■ **Brief**
Omit all pictures. Quote the lines from the one with "U9: AND 74HC08" through the end of the listing below, exactly as they appear.

╭──

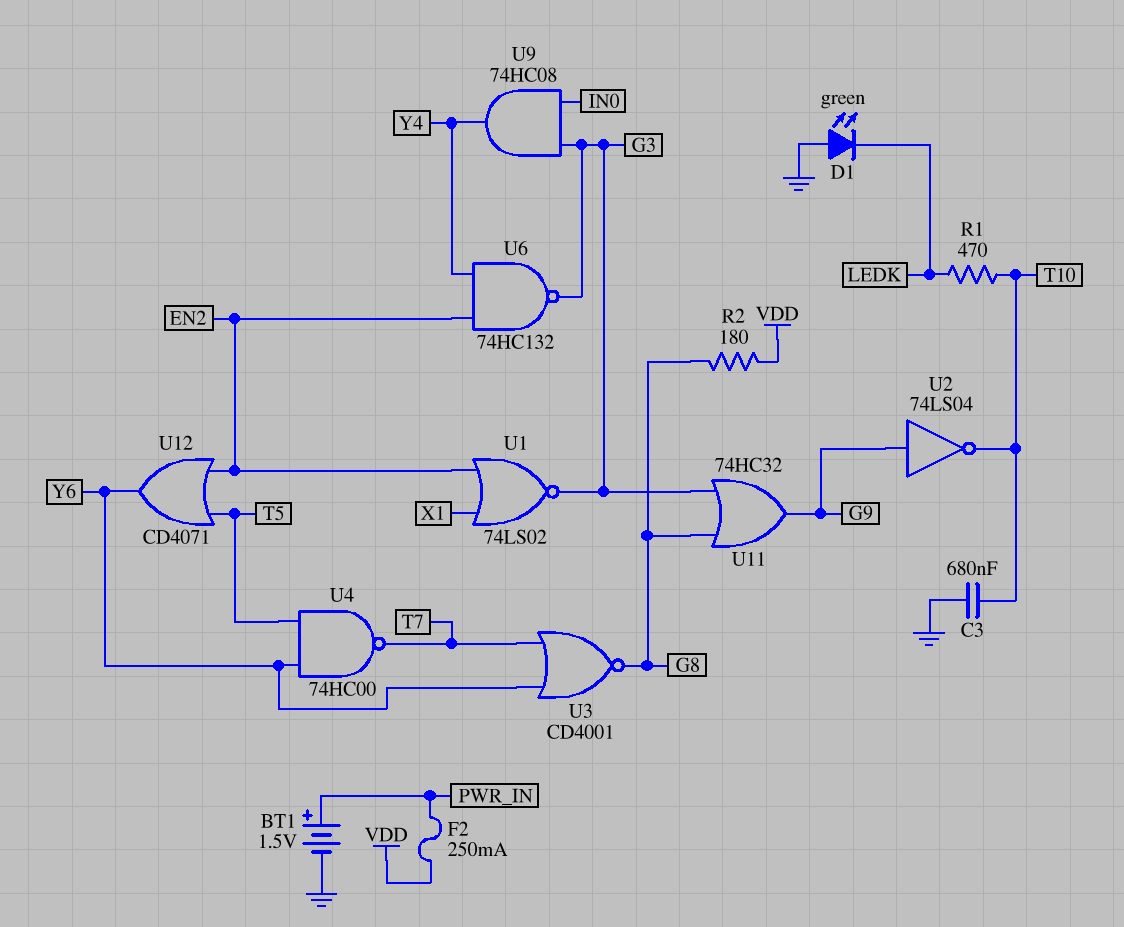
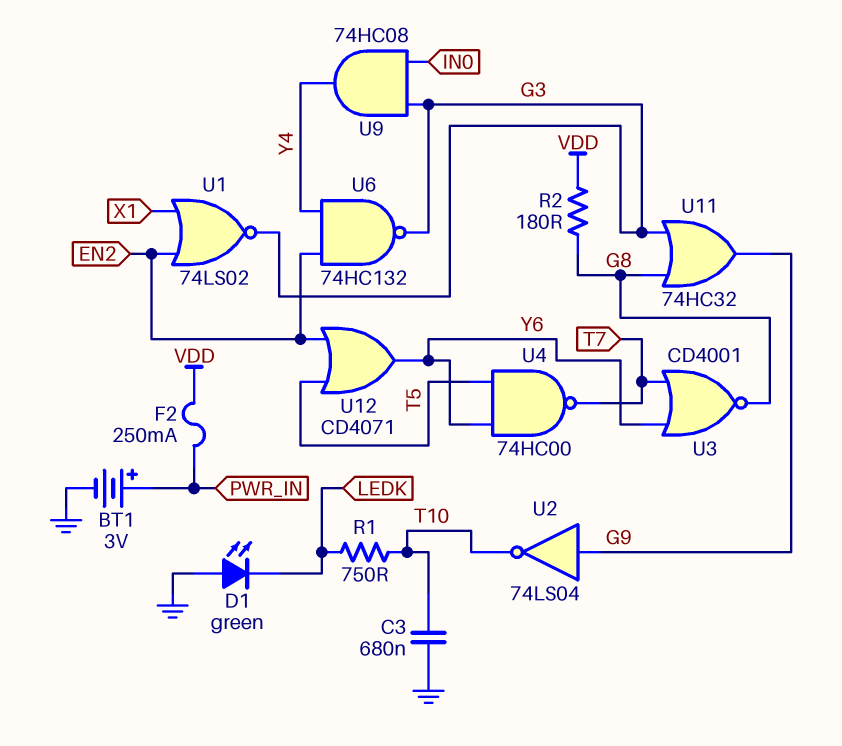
BT1: 1.5V (plus PWR_IN, minus GND) -> 3V (plus PWR_IN, minus GND)
R1: 470 (LEDK, T10) -> 750 (LEDK, T10)

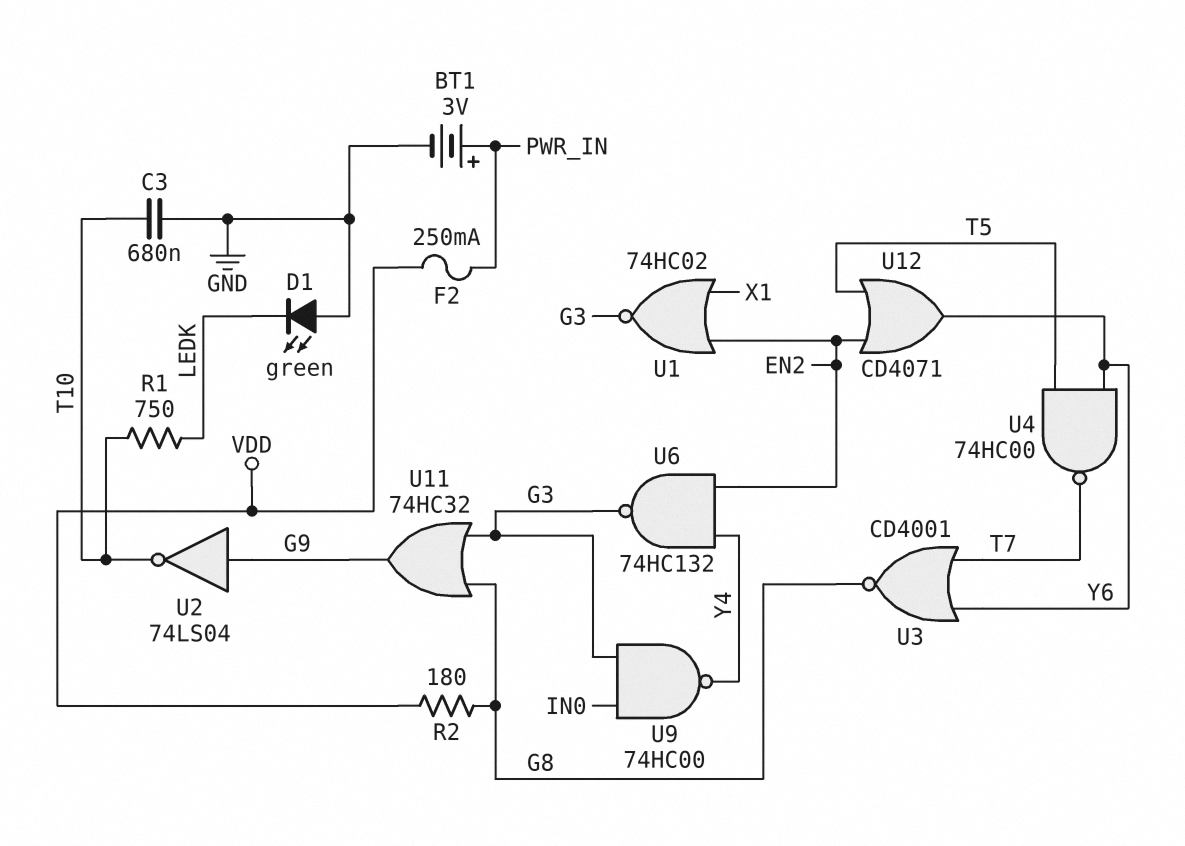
U1: NOR 74LS02 (in EN2, in X1, out G3) -> NOR 74HC02 (in EN2, in X1, out G3)
U9: AND 74HC08 (in G3, in IN0, out Y4) -> NAND 74HC00 (in G3, in IN0, out Y4)

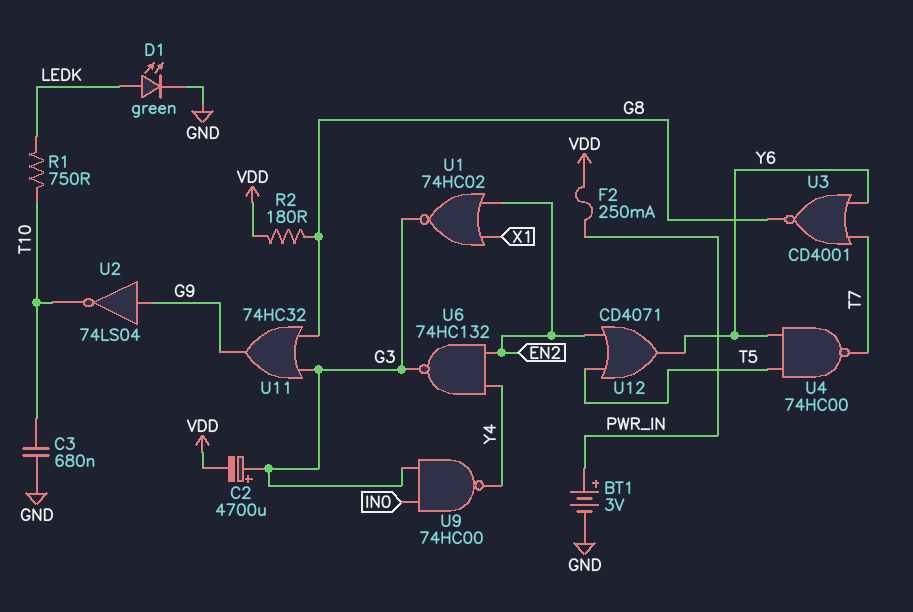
C2: none -> 4700uF (plus G3, minus VDD)
D1: LED green (A GND, K LEDK) -> LED green (A LEDK, K GND)

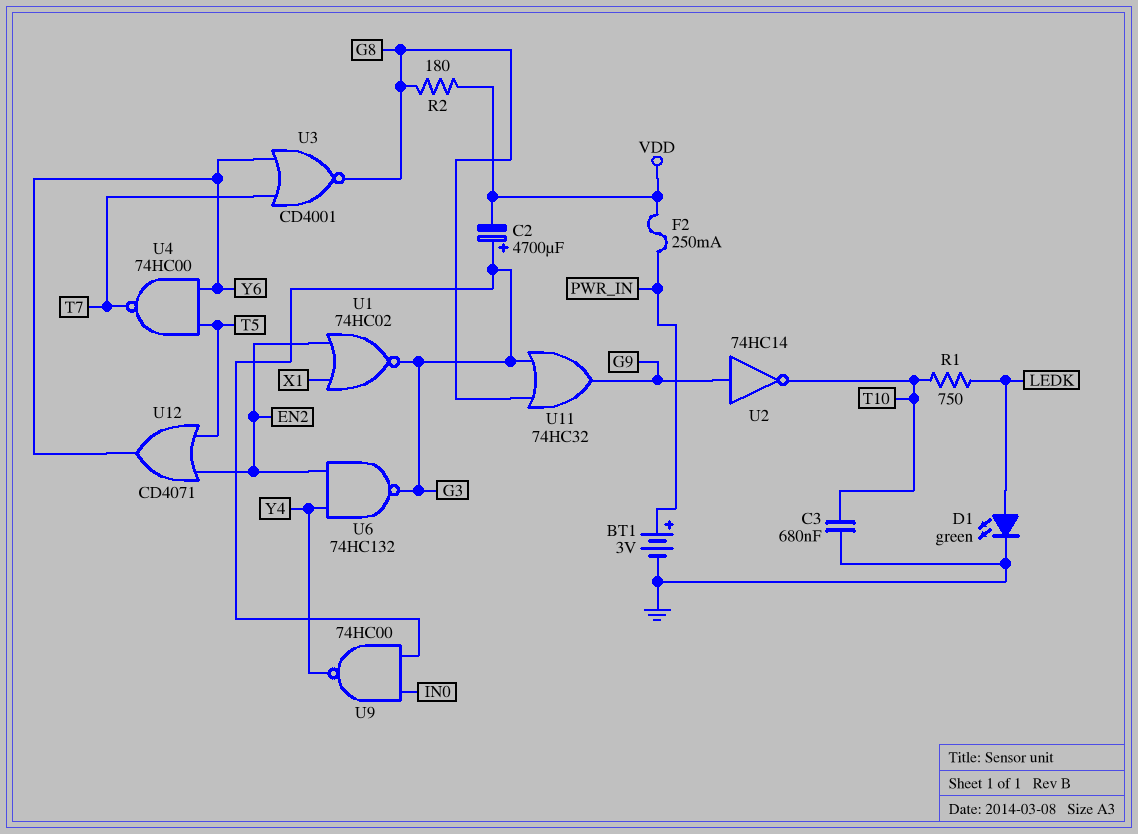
U2: NOT 74LS04 (in G9, out T10) -> NOT 74HC14 (in G9, out T10)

╰──

■ **Answer area**
U9: AND 74HC08 (in G3, in IN0, out Y4) -> NAND 74HC00 (in G3, in IN0, out Y4)

C2: none -> 4700uF (plus G3, minus VDD)
D1: LED green (A GND, K LEDK) -> LED green (A LEDK, K GND)

U2: NOT 74LS04 (in G9, out T10) -> NOT 74HC14 (in G9, out T10)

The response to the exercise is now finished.